_WORK ORDER_
In the listing below, how many lines contain the string "shoulder"? Case counts. Reply with the number only.
#####
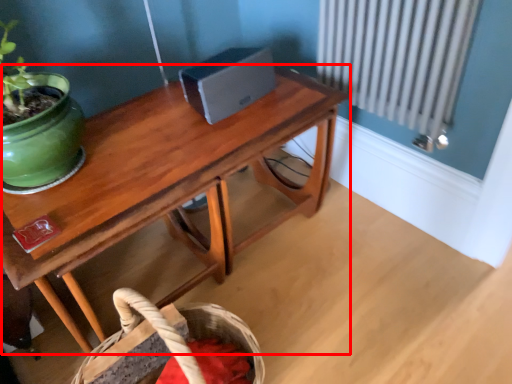
Question: From the image, what is the correct spatial relationship of table (annotated by the red box) in relation to basket?

Choices:
 (A) left
 (B) right

Answer: (B)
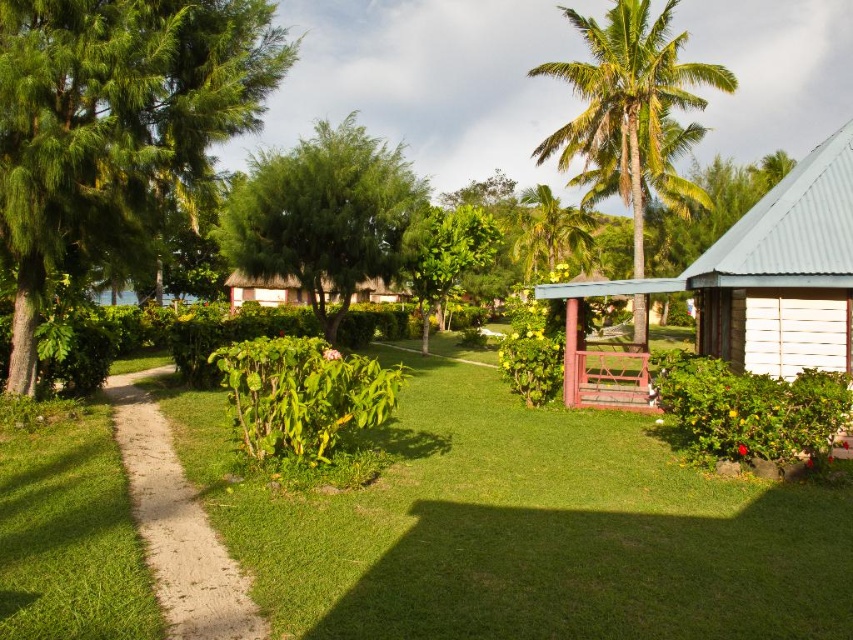
Is green leafy tree at left above green leafy tree at center?

Actually, green leafy tree at left is below green leafy tree at center.

Who is taller, green leafy tree at left or green leafy tree at center?

With more height is green leafy tree at center.

Where is `green leafy tree at left`? green leafy tree at left is located at coordinates (114, 128).

Who is more forward, (337, 269) or (225, 563)?

Point (225, 563) is in front.

Does point (332, 268) lie behind point (212, 541)?

Yes, point (332, 268) is farther from viewer.

Identify the location of green leafy tree at center. (322, 214).

Which of these two, white corrugated metal hut at right or dirt/gravel path at center, stands taller?

With more height is white corrugated metal hut at right.

Does white corrugated metal hut at right appear over dirt/gravel path at center?

Yes, white corrugated metal hut at right is above dirt/gravel path at center.

Does point (830, 273) lie behind point (158, 547)?

Yes, it is behind point (158, 547).

Where is `white corrugated metal hut at right`? This screenshot has width=853, height=640. white corrugated metal hut at right is located at coordinates (784, 273).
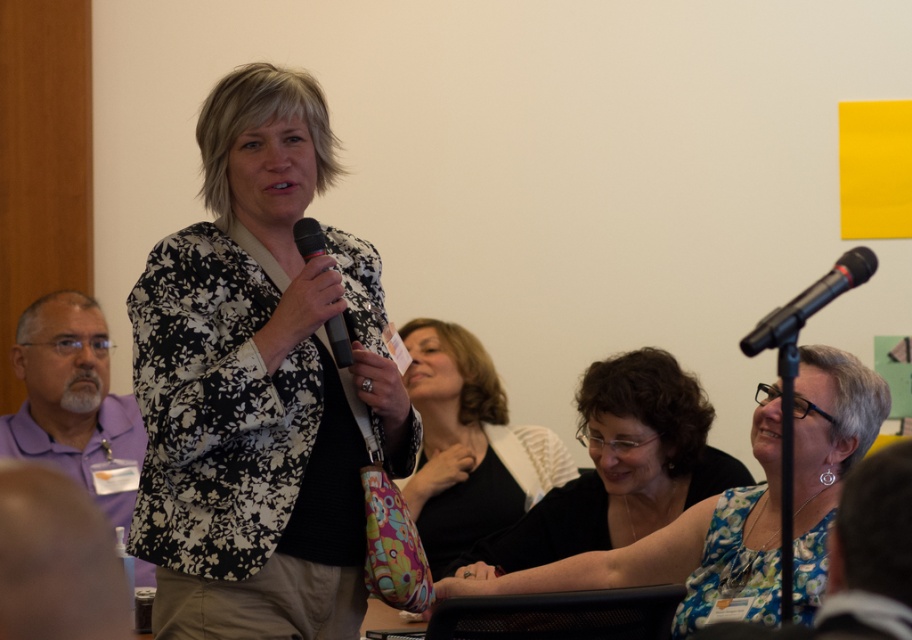
You are attending a virtual meeting and need to locate the speaker. Which object at point [807,304] is the microphone the speaker is using?

The black metallic microphone at upper right is located at point [807,304], which is the one the speaker is using.

You are organizing an event and need to place a 24 inch wide banner between the black metallic microphone at upper right and the black matte microphone at center. Can you fit it there?

The distance between the black metallic microphone at upper right and the black matte microphone at center is 33.90 inches. Since the banner is 24 inches wide, it can fit within the available space as 24 is less than 33.90.

You are organizing a small event and need to set up a stage for a speaker. The speaker will use the black matte microphone at center. However, there is a black jersey at center that is currently in the way. Can the microphone be placed on the jersey without it falling off?

The black jersey at center has a greater height compared to the black matte microphone at center. Since the jersey is taller, placing the microphone on it might cause instability and the microphone could fall off.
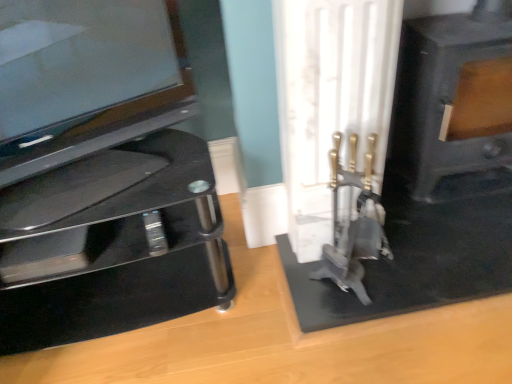
Describe the element at coordinates (87, 77) in the screenshot. I see `glossy black tv at left` at that location.

Describe the element at coordinates (120, 256) in the screenshot. I see `black glass tv stand at left` at that location.

Locate an element on the screen. black matte fireplace at right is located at coordinates (455, 104).

At what (x,y) coordinates should I click in order to perform the action: click on glossy black tv at left. Please return your answer as a coordinate pair (x, y). Looking at the image, I should click on (87, 77).

Does glossy black tv at left turn towards black matte fireplace at right?

No, glossy black tv at left is not facing towards black matte fireplace at right.

From a real-world perspective, which object stands above the other?

glossy black tv at left, from a real-world perspective.

Measure the distance from glossy black tv at left to black matte fireplace at right.

glossy black tv at left and black matte fireplace at right are 1.04 meters apart from each other.

Is glossy black tv at left inside or outside of black matte fireplace at right?

The correct answer is: outside.

Is black matte fireplace at right beside glossy black tv at left?

No, black matte fireplace at right is not next to glossy black tv at left.

Considering the sizes of objects black matte fireplace at right and glossy black tv at left in the image provided, who is shorter, black matte fireplace at right or glossy black tv at left?

With less height is glossy black tv at left.

Is the position of black matte fireplace at right more distant than that of glossy black tv at left?

Yes, black matte fireplace at right is behind glossy black tv at left.

Would you say black matte fireplace at right contains glossy black tv at left?

Actually, glossy black tv at left is outside black matte fireplace at right.

Find the location of a particular element. This screenshot has width=512, height=384. furniture below the black matte fireplace at right (from a real-world perspective) is located at coordinates (120, 256).

Considering the relative sizes of black matte fireplace at right and black glass tv stand at left in the image provided, is black matte fireplace at right thinner than black glass tv stand at left?

Yes, black matte fireplace at right is thinner than black glass tv stand at left.

Consider the image. From a real-world perspective, does black matte fireplace at right stand above black glass tv stand at left?

Indeed, from a real-world perspective, black matte fireplace at right stands above black glass tv stand at left.

Is point (209, 306) closer or farther from the camera than point (61, 99)?

Point (209, 306).

From a real-world perspective, which object stands above the other?

glossy black tv at left.

Is black glass tv stand at left in contact with glossy black tv at left?

No, black glass tv stand at left is not making contact with glossy black tv at left.

Which is in front, black glass tv stand at left or glossy black tv at left?

glossy black tv at left is more forward.

Looking at this image, from the image's perspective, is black glass tv stand at left on top of black matte fireplace at right?

No.

Considering the sizes of black glass tv stand at left and black matte fireplace at right in the image, is black glass tv stand at left taller or shorter than black matte fireplace at right?

Clearly, black glass tv stand at left is shorter compared to black matte fireplace at right.

Is black glass tv stand at left bigger or smaller than black matte fireplace at right?

black glass tv stand at left is bigger than black matte fireplace at right.

Can black glass tv stand at left be found inside glossy black tv at left?

That's incorrect, black glass tv stand at left is not inside glossy black tv at left.

Based on the photo, who is taller, glossy black tv at left or black glass tv stand at left?

Standing taller between the two is black glass tv stand at left.

Is glossy black tv at left positioned far away from black glass tv stand at left?

No.

How far apart are glossy black tv at left and black glass tv stand at left?

The distance of glossy black tv at left from black glass tv stand at left is 29.90 centimeters.

Locate an element on the screen. The height and width of the screenshot is (384, 512). fireplace below the glossy black tv at left (from a real-world perspective) is located at coordinates (455, 104).

Where is `fireplace that is above the glossy black tv at left (from the image's perspective)`? The height and width of the screenshot is (384, 512). fireplace that is above the glossy black tv at left (from the image's perspective) is located at coordinates (455, 104).

Which object lies nearer to the anchor point black matte fireplace at right, glossy black tv at left or black glass tv stand at left?

Among the two, black glass tv stand at left is located nearer to black matte fireplace at right.

Considering their positions, is black matte fireplace at right positioned closer to black glass tv stand at left than glossy black tv at left?

glossy black tv at left is closer to black glass tv stand at left.

When comparing their distances from black glass tv stand at left, does glossy black tv at left or black matte fireplace at right seem further?

Based on the image, black matte fireplace at right appears to be further to black glass tv stand at left.

From the image, which object appears to be nearer to black matte fireplace at right, black glass tv stand at left or glossy black tv at left?

Based on the image, black glass tv stand at left appears to be nearer to black matte fireplace at right.

From the image, which object appears to be farther from glossy black tv at left, black matte fireplace at right or black glass tv stand at left?

black matte fireplace at right.

Which object lies further to the anchor point glossy black tv at left, black glass tv stand at left or black matte fireplace at right?

Based on the image, black matte fireplace at right appears to be further to glossy black tv at left.

Where is `television between black glass tv stand at left and black matte fireplace at right in the horizontal direction`? Image resolution: width=512 pixels, height=384 pixels. television between black glass tv stand at left and black matte fireplace at right in the horizontal direction is located at coordinates (87, 77).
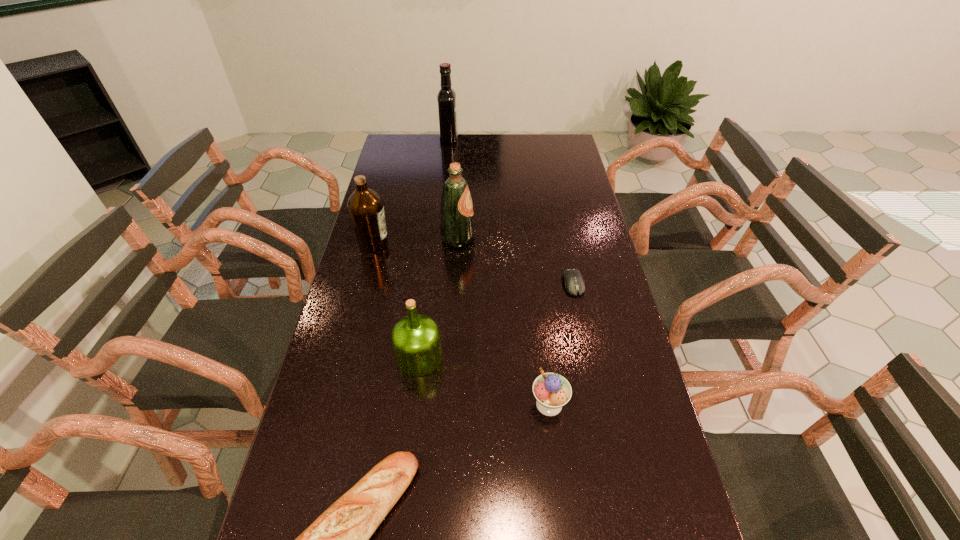
What are the coordinates of `vacant region that satisfies the following two spatial constraints: 1. on the back side of the second nearest object; 2. on the front-facing side of the farthest object` in the screenshot? It's located at (516, 139).

The image size is (960, 540). I want to click on free space that satisfies the following two spatial constraints: 1. on the front-facing side of the farthest object; 2. on the back side of the second nearest object, so click(421, 404).

This screenshot has height=540, width=960. I want to click on vacant position in the image that satisfies the following two spatial constraints: 1. on the label of the leftmost olive oil; 2. on the left side of the nearest olive oil, so click(x=345, y=357).

The width and height of the screenshot is (960, 540). In order to click on vacant area in the image that satisfies the following two spatial constraints: 1. on the label of the leftmost olive oil; 2. on the right side of the third nearest object in this screenshot , I will do `click(345, 357)`.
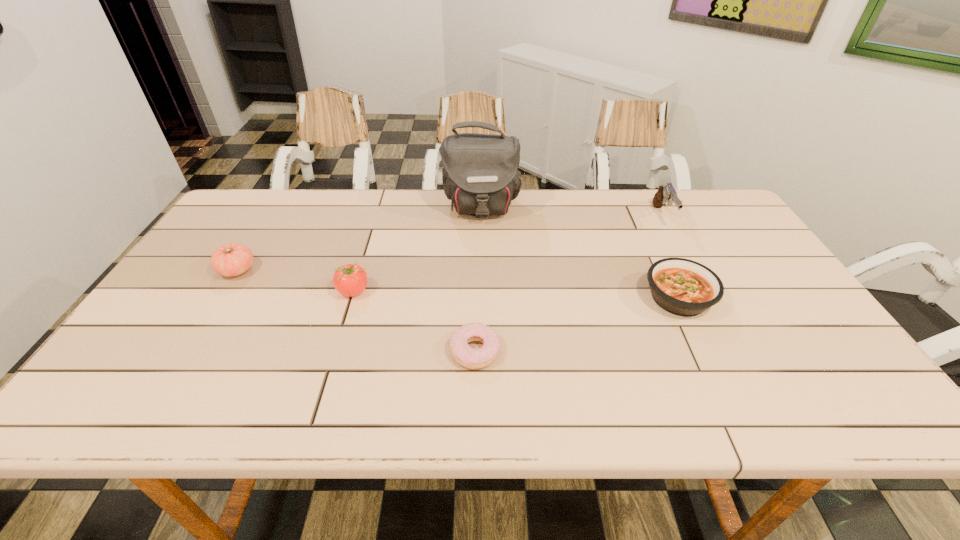
The width and height of the screenshot is (960, 540). In the image, there is a desktop. Find the location of `free space at the far right corner`. free space at the far right corner is located at coordinates (692, 193).

Identify the location of blank region between the stew and the tallest object. (579, 253).

At what (x,y) coordinates should I click in order to perform the action: click on empty location between the tallest object and the left tomato. Please return your answer as a coordinate pair (x, y). This screenshot has width=960, height=540. Looking at the image, I should click on (359, 239).

What are the coordinates of `free space between the shoulder bag and the leftmost object` in the screenshot? It's located at (359, 239).

Image resolution: width=960 pixels, height=540 pixels. Find the location of `free space that is in between the shoulder bag and the fifth shortest object`. free space that is in between the shoulder bag and the fifth shortest object is located at coordinates (571, 212).

Locate an element on the screen. This screenshot has width=960, height=540. vacant area that lies between the tallest object and the fifth object from right to left is located at coordinates (417, 249).

This screenshot has height=540, width=960. What are the coordinates of `free space between the leftmost object and the nearest object` in the screenshot? It's located at (356, 310).

This screenshot has height=540, width=960. What are the coordinates of `vacant area that lies between the shoulder bag and the left tomato` in the screenshot? It's located at (359, 239).

Identify the location of vacant area that lies between the shoulder bag and the left tomato. (359, 239).

I want to click on free space between the second object from left to right and the tallest object, so click(x=417, y=249).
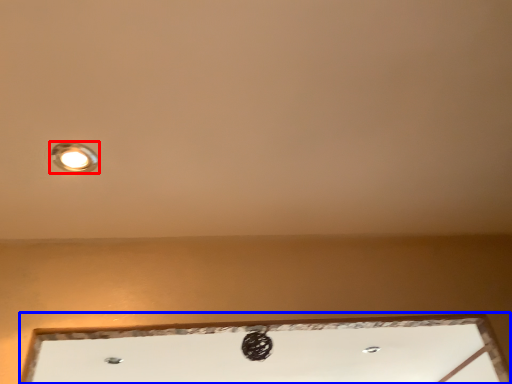
Question: Which object appears closest to the camera in this image, lamp (highlighted by a red box) or window (highlighted by a blue box)?

Choices:
 (A) lamp
 (B) window

Answer: (A)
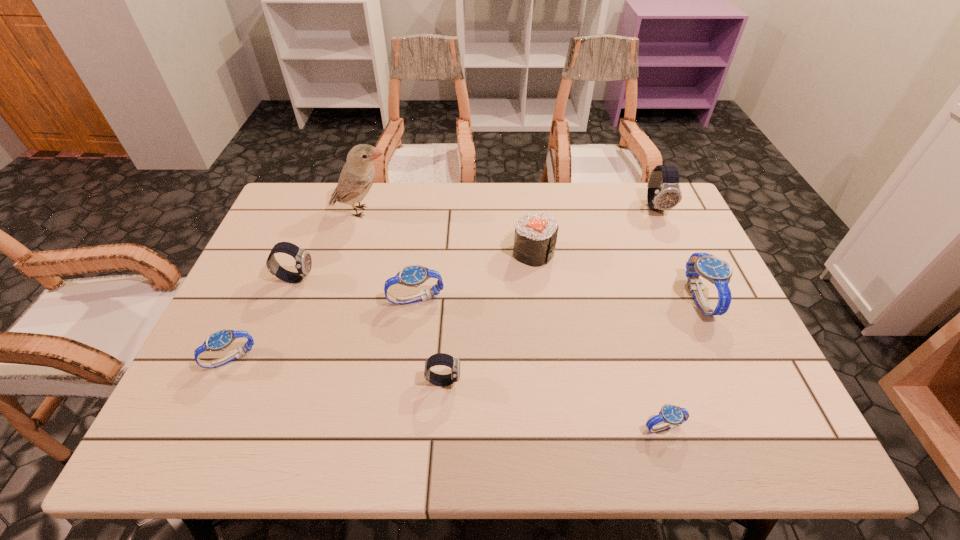
The width and height of the screenshot is (960, 540). What are the coordinates of `vacant position located on the left of the biggest blue watch` in the screenshot? It's located at (607, 298).

Locate an element on the screen. The image size is (960, 540). vacant space located on the front of the third blue watch from right to left is located at coordinates (407, 363).

What are the coordinates of `vacant area located on the face of the nearest dark watch` in the screenshot? It's located at (608, 381).

The width and height of the screenshot is (960, 540). In order to click on vacant space positioned on the right of the leftmost blue watch in this screenshot , I will do `click(388, 359)`.

Where is `free space located 0.090m on the back of the shortest watch`? free space located 0.090m on the back of the shortest watch is located at coordinates (649, 379).

Where is `bird at the far edge`? This screenshot has width=960, height=540. bird at the far edge is located at coordinates (357, 176).

The width and height of the screenshot is (960, 540). In order to click on watch at the far edge in this screenshot , I will do `click(663, 193)`.

What are the coordinates of `object that is positioned at the near edge` in the screenshot? It's located at (670, 415).

In order to click on bird that is at the left edge in this screenshot , I will do `click(357, 176)`.

The image size is (960, 540). What are the coordinates of `object present at the far left corner` in the screenshot? It's located at (357, 176).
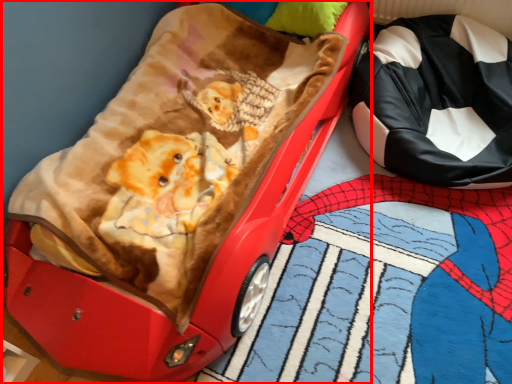
Question: From the image's perspective, what is the correct spatial positioning of furniture (annotated by the red box) in reference to pillow?

Choices:
 (A) above
 (B) below

Answer: (B)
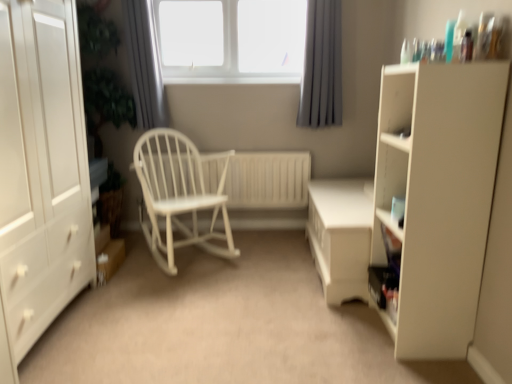
Locate an element on the screen. The height and width of the screenshot is (384, 512). vacant space in between white wood rocking chair at center and matte white cupboard at right is located at coordinates (272, 288).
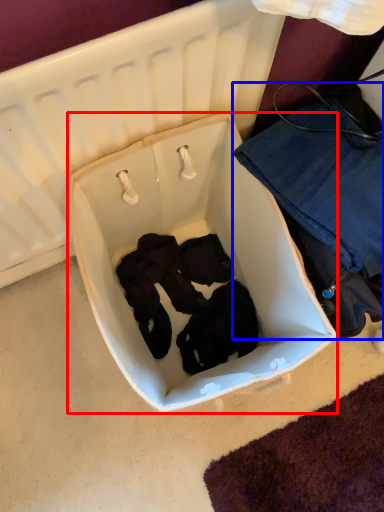
Question: Among these objects, which one is nearest to the camera, infant bed (highlighted by a red box) or clothing (highlighted by a blue box)?

Choices:
 (A) infant bed
 (B) clothing

Answer: (A)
#####
_YOUR SOLUTION_
4